ASSIGNED TASK =>
Please return every line of the records below that holds the word "plus".

START SOURCE DATA

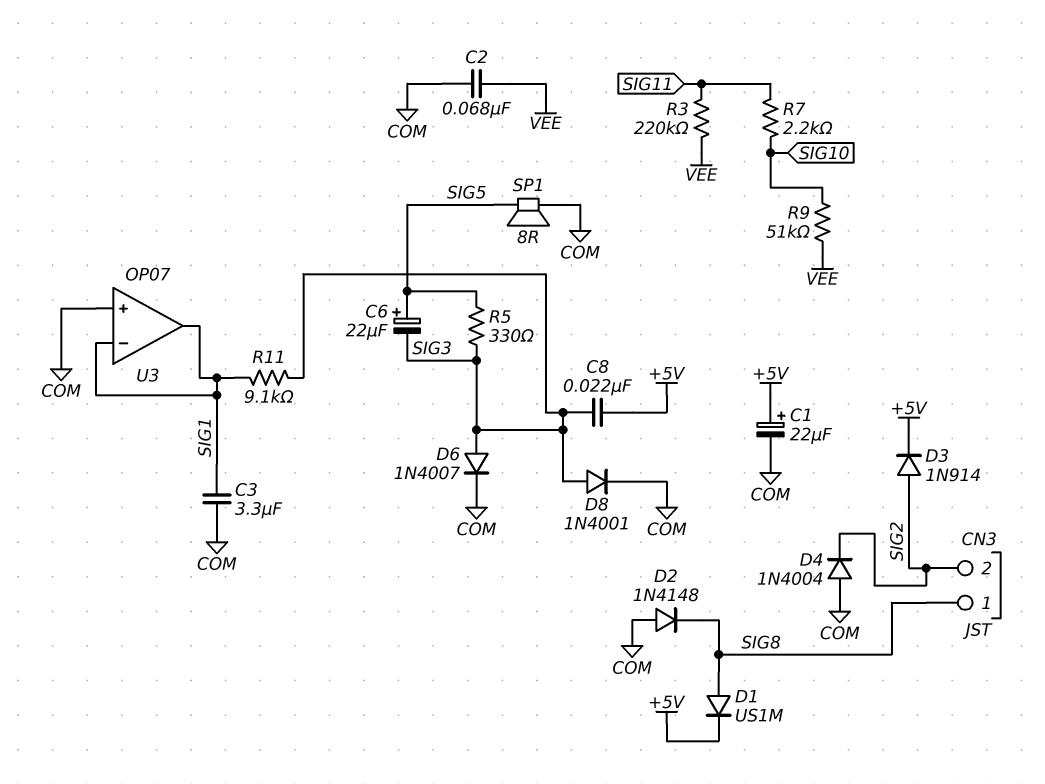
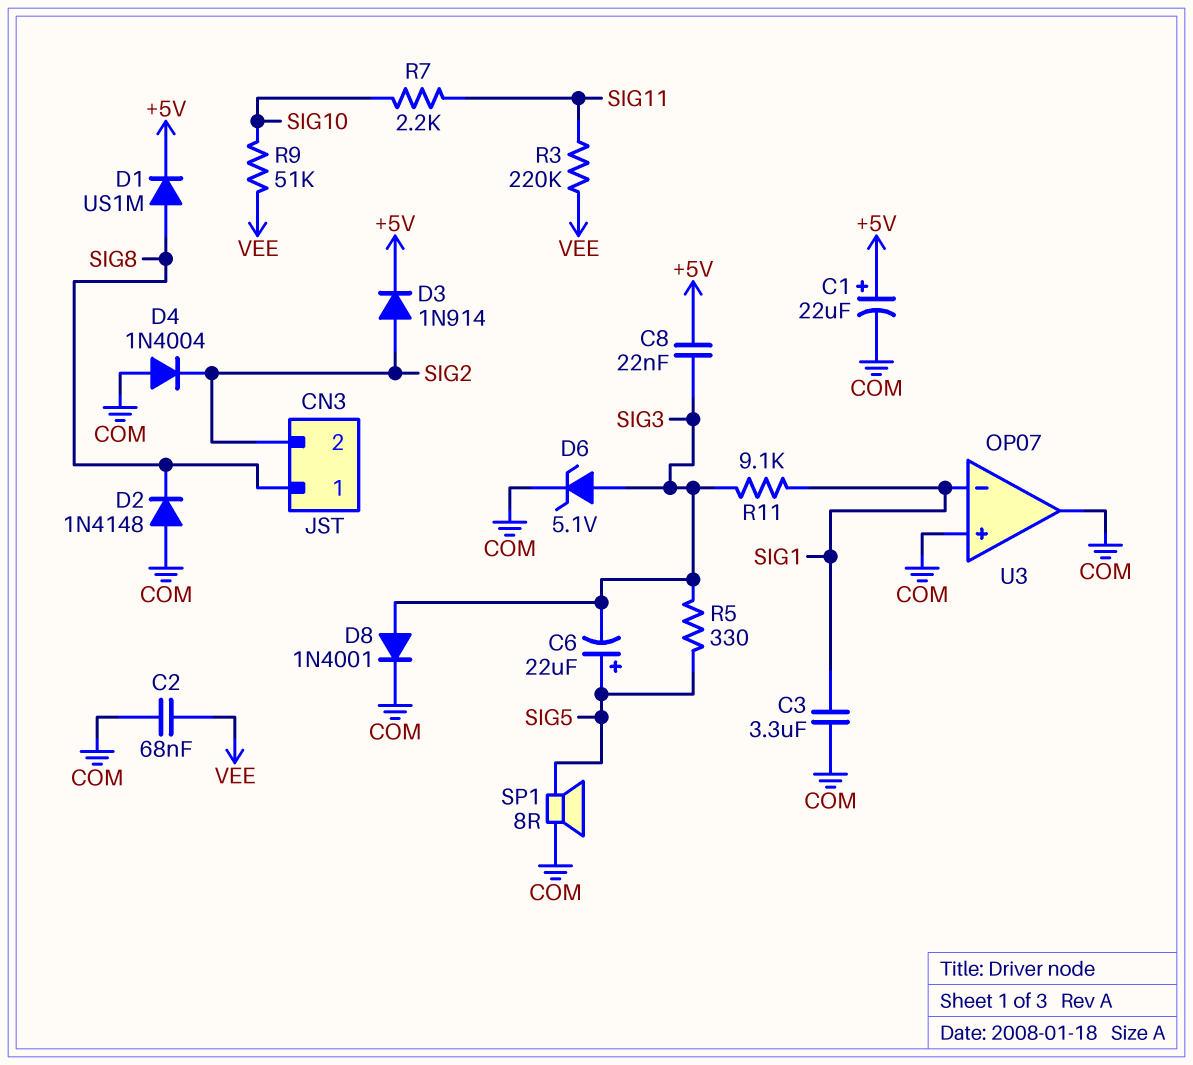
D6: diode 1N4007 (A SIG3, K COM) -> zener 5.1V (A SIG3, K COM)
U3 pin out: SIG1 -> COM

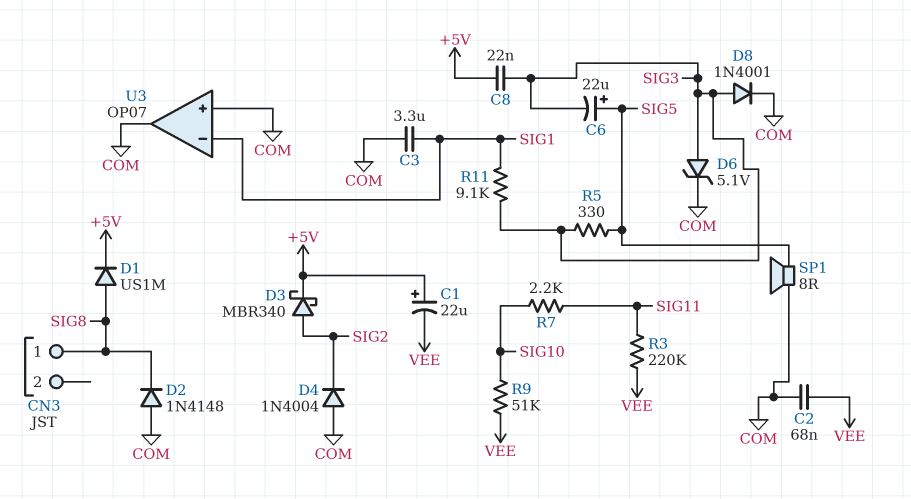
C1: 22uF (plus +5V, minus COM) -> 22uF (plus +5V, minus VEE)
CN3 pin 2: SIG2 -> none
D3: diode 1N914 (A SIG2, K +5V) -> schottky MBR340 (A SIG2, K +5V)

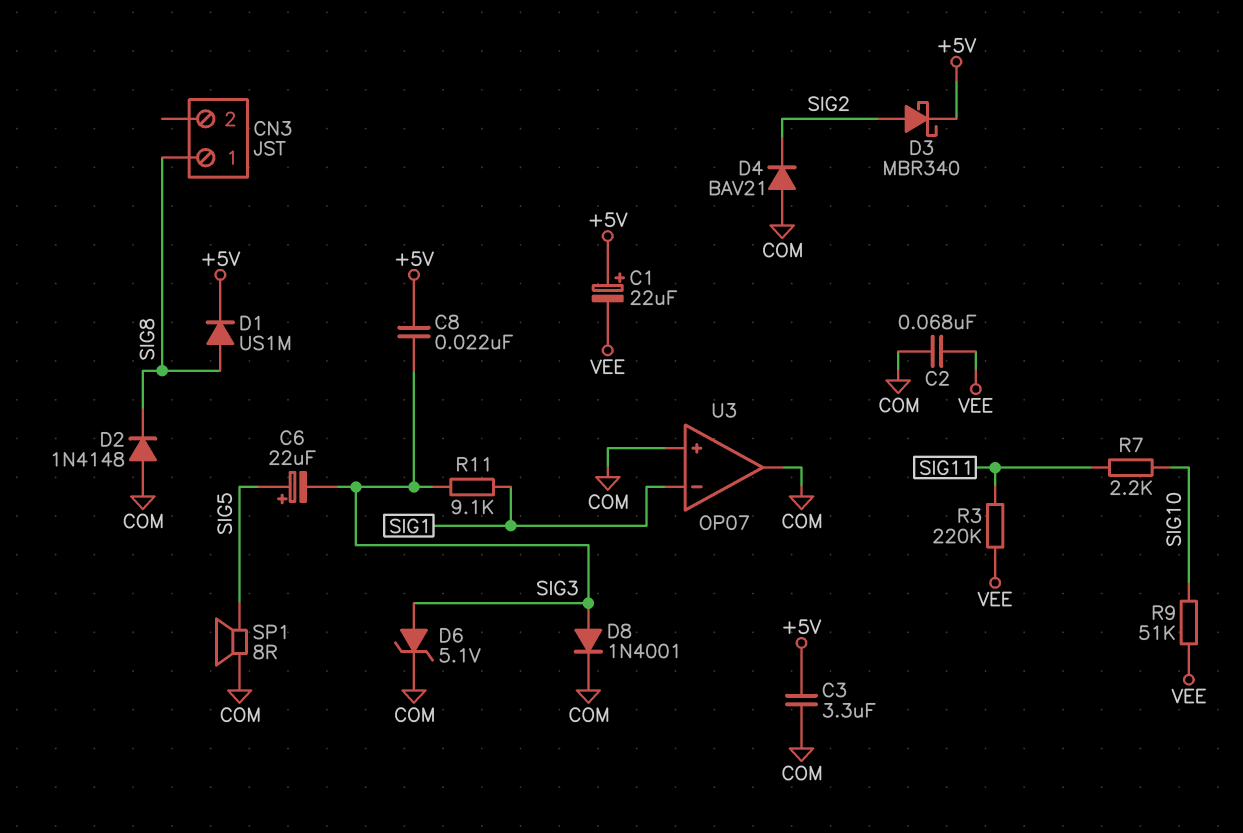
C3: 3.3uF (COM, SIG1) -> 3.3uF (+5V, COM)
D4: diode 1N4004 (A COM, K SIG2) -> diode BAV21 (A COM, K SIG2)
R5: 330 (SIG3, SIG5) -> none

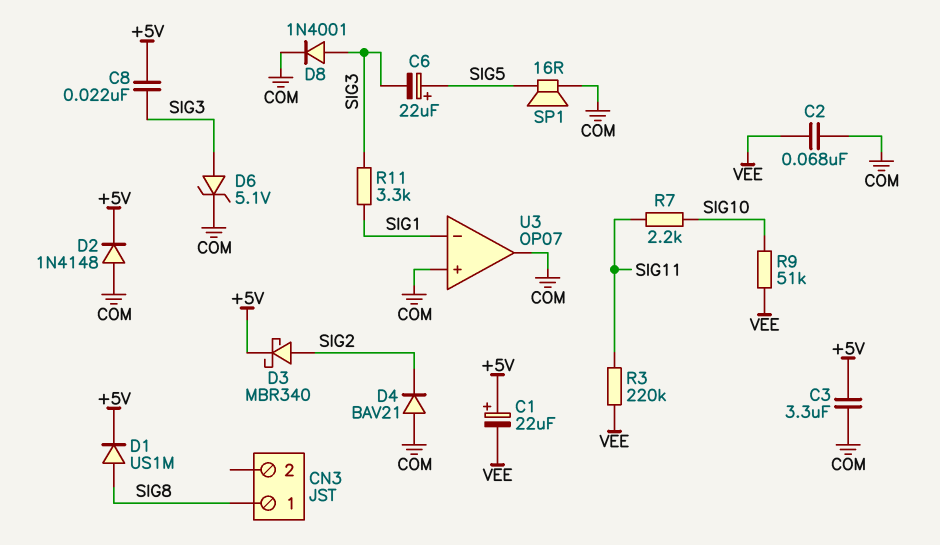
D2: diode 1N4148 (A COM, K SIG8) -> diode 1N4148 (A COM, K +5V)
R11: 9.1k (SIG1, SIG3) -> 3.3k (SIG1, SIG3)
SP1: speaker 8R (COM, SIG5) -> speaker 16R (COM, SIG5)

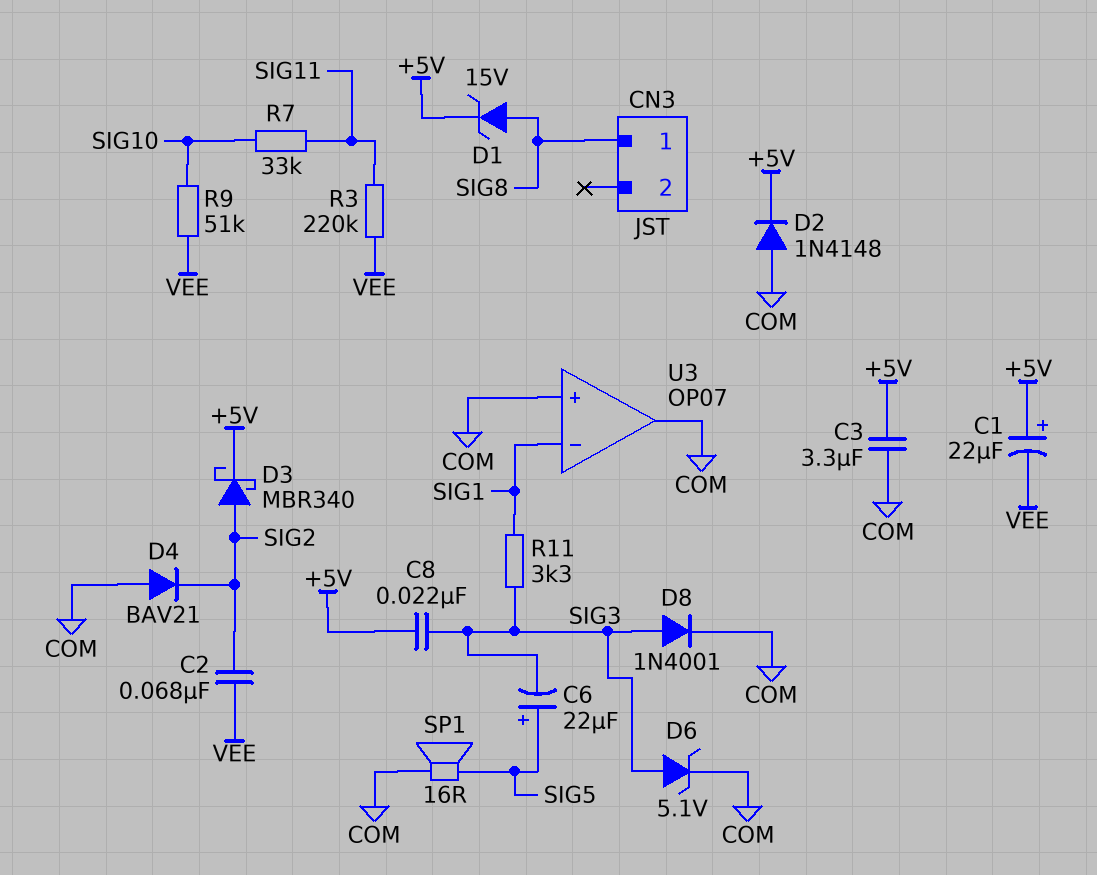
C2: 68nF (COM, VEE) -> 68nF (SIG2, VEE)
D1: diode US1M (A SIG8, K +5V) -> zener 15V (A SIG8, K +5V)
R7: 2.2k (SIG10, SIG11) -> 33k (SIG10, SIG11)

END SOURCE DATA
START SOURCE DATA

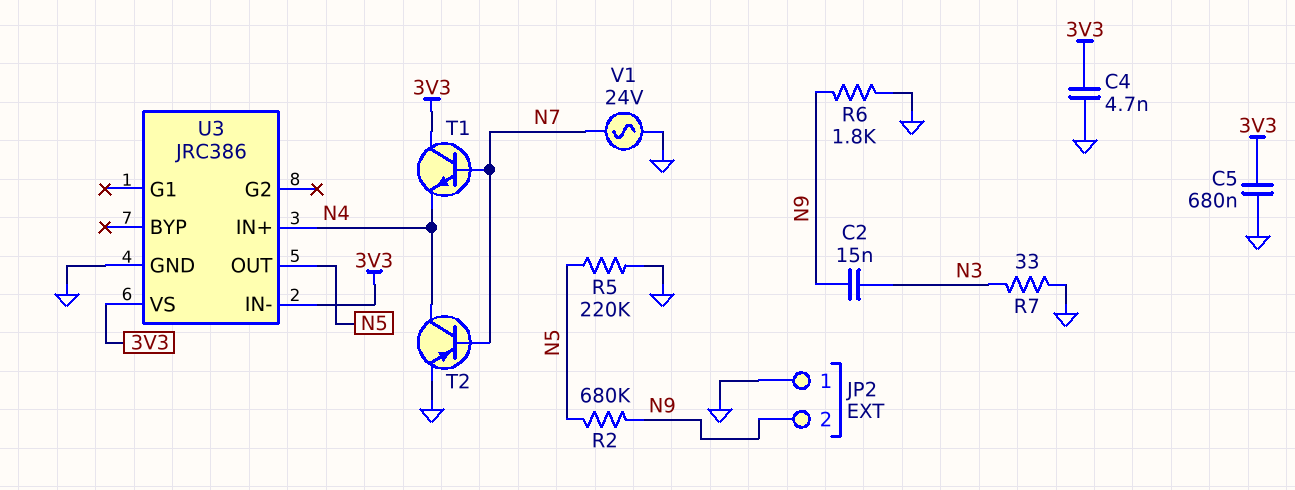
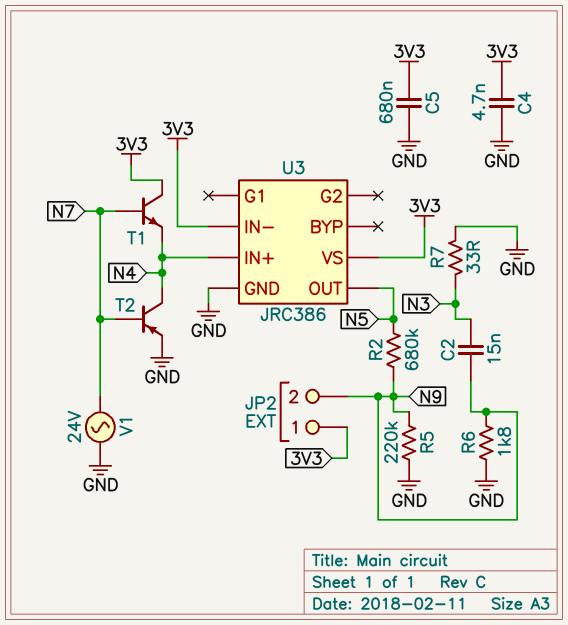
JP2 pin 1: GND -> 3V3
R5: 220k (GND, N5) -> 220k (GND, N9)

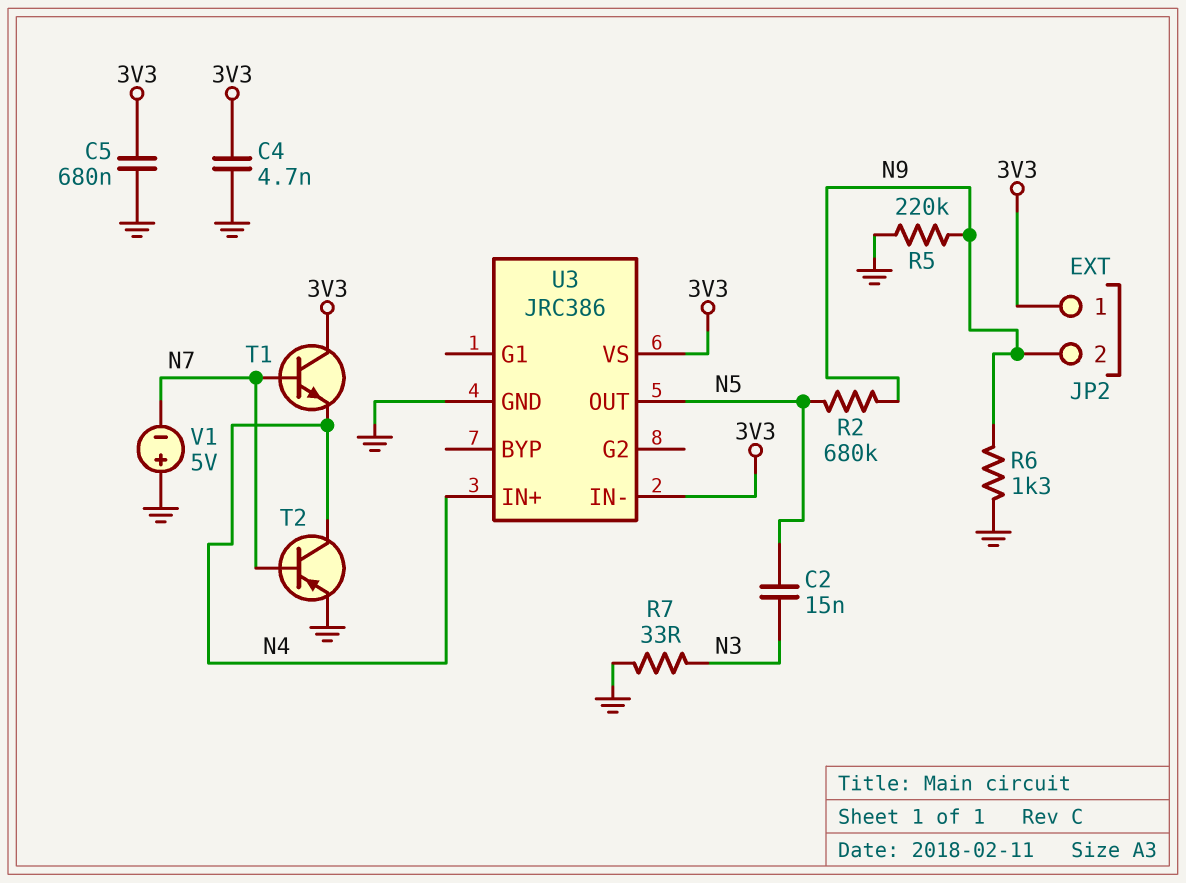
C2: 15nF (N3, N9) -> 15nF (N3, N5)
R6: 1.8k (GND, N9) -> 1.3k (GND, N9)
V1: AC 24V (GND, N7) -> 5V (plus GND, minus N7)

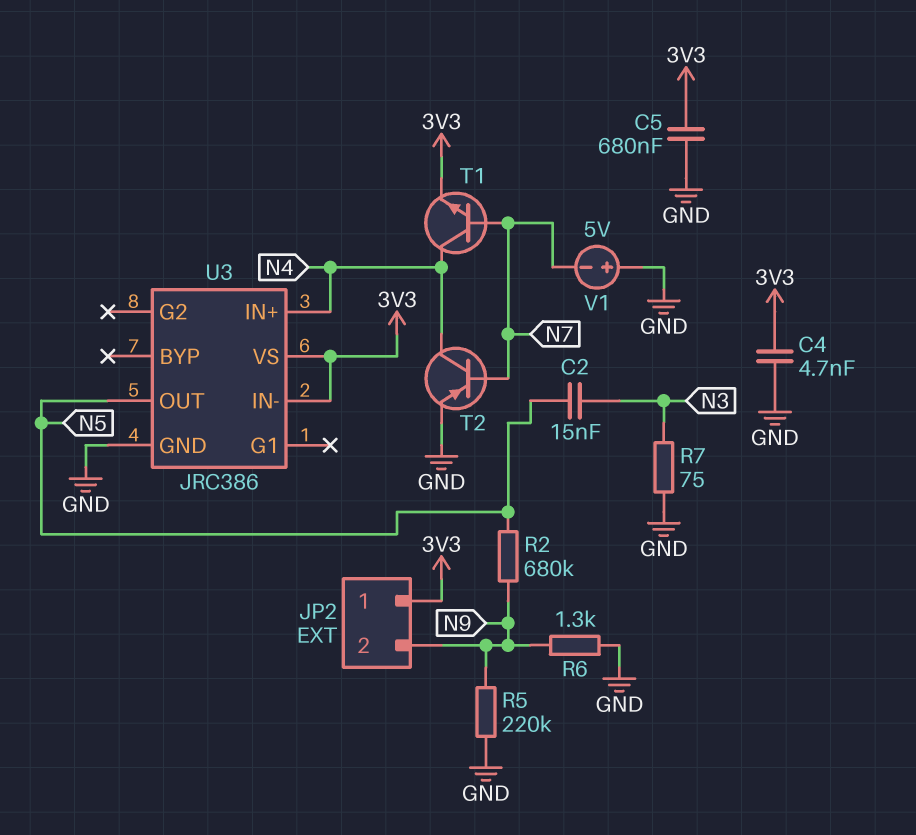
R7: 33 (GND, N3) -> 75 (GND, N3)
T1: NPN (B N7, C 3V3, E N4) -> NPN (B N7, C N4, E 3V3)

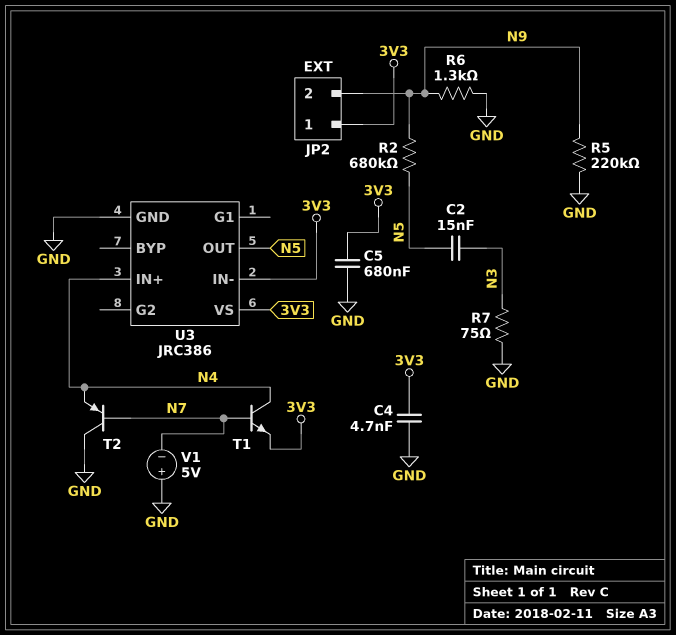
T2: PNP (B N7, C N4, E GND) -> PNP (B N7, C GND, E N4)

END SOURCE DATA

FINISHED EXERCISE =>
C1: 22uF (plus +5V, minus COM) -> 22uF (plus +5V, minus VEE)
V1: AC 24V (GND, N7) -> 5V (plus GND, minus N7)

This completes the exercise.